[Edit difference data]
------------------------
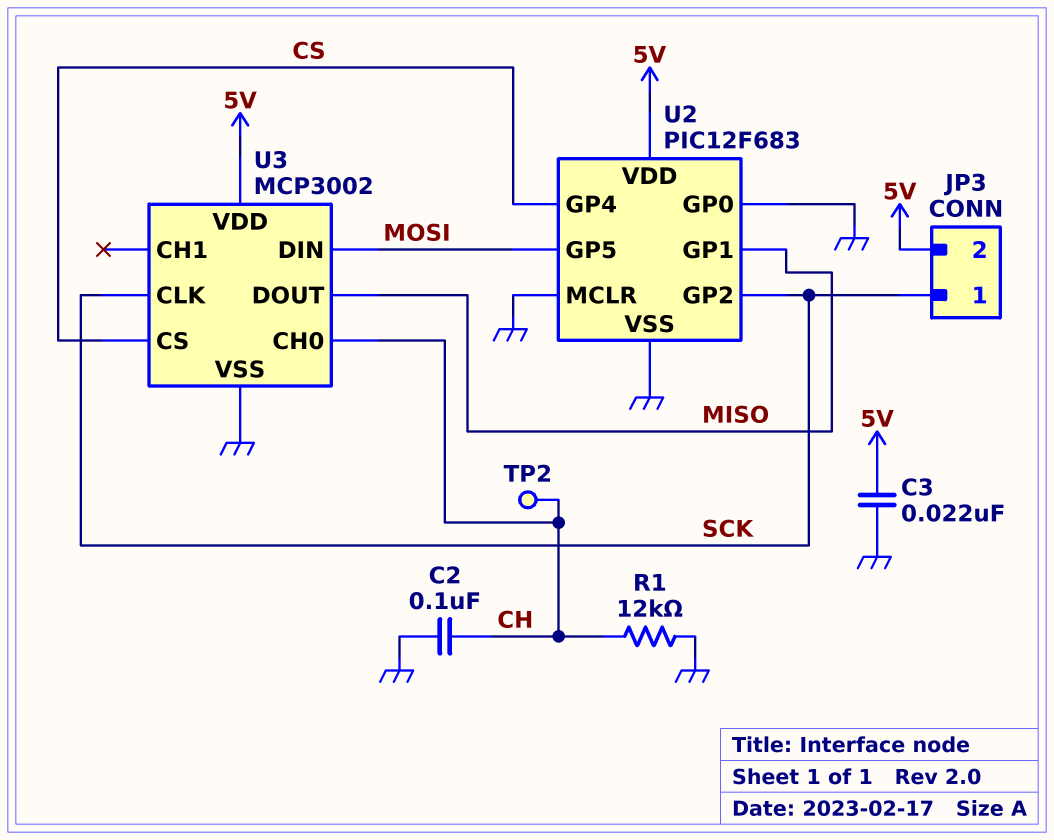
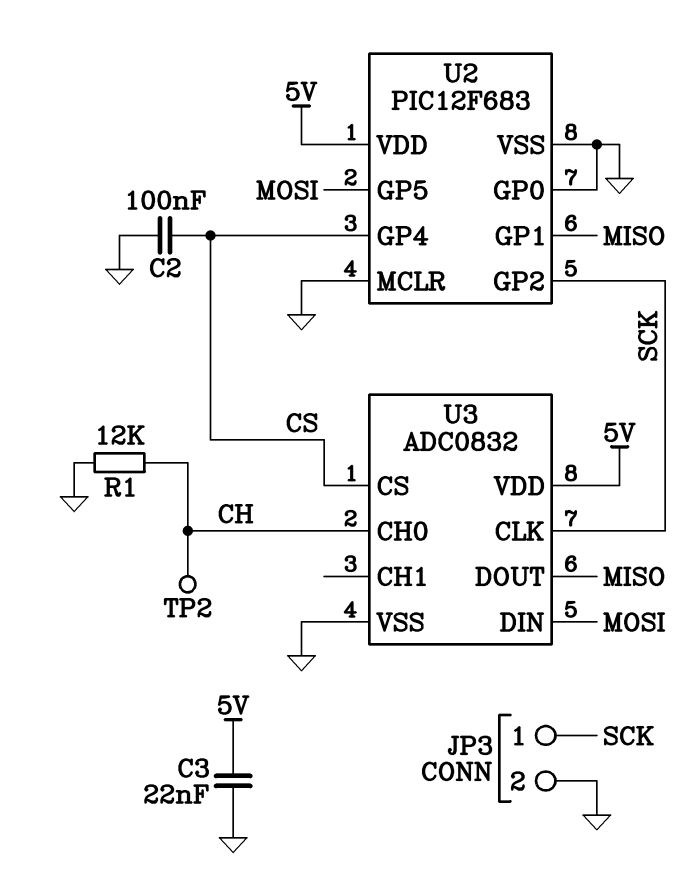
C2: 100nF (CH, GND) -> 100nF (CS, GND)
JP3 pin 2: 5V -> GND
U3: MCP3002 -> ADC0832

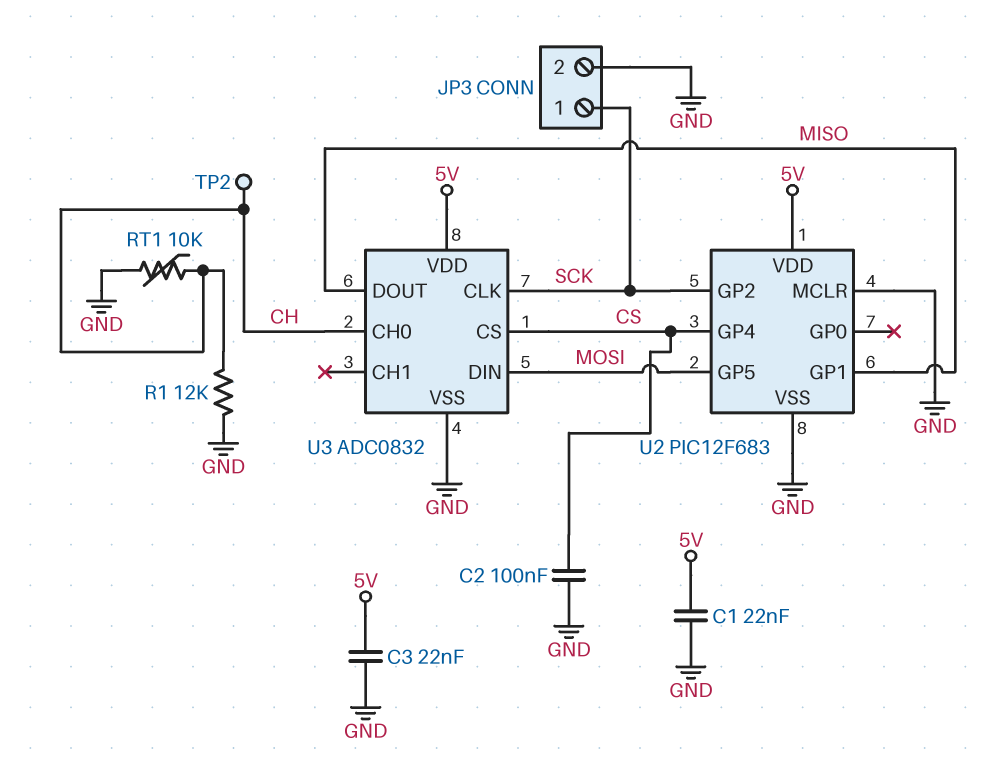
C1: none -> 22nF (5V, GND)
RT1: none -> 10k (CH, GND)
U2 pin GP0: GND -> none

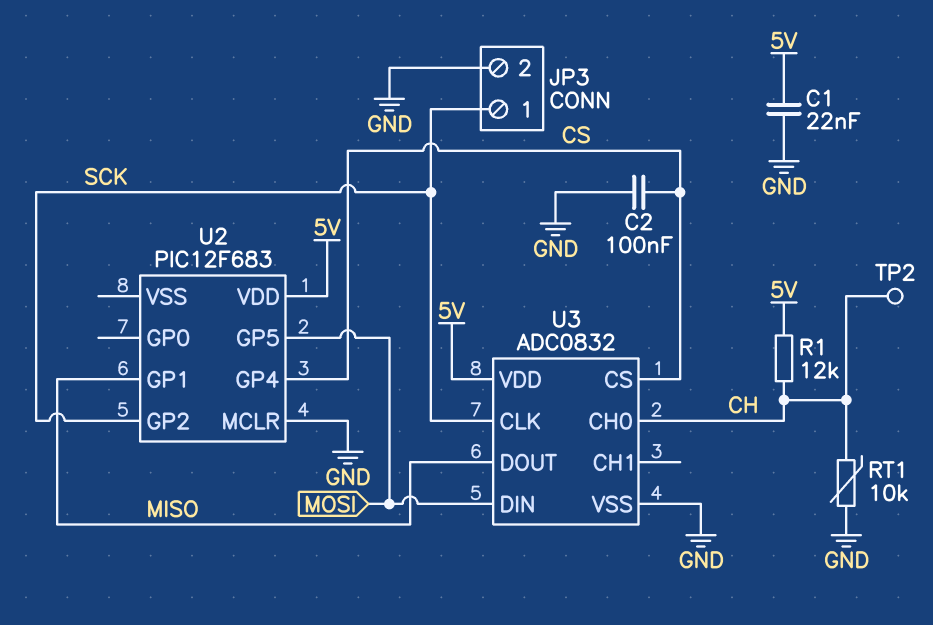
C3: 22nF (5V, GND) -> none
R1: 12k (CH, GND) -> 12k (5V, CH)
U2 pin VSS: GND -> none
------------------------
Your job is to repeat every entry exactly, keeping all pictures out of the copy.

C2: 100nF (CH, GND) -> 100nF (CS, GND)
JP3 pin 2: 5V -> GND
U3: MCP3002 -> ADC0832

C1: none -> 22nF (5V, GND)
RT1: none -> 10k (CH, GND)
U2 pin GP0: GND -> none

C3: 22nF (5V, GND) -> none
R1: 12k (CH, GND) -> 12k (5V, CH)
U2 pin VSS: GND -> none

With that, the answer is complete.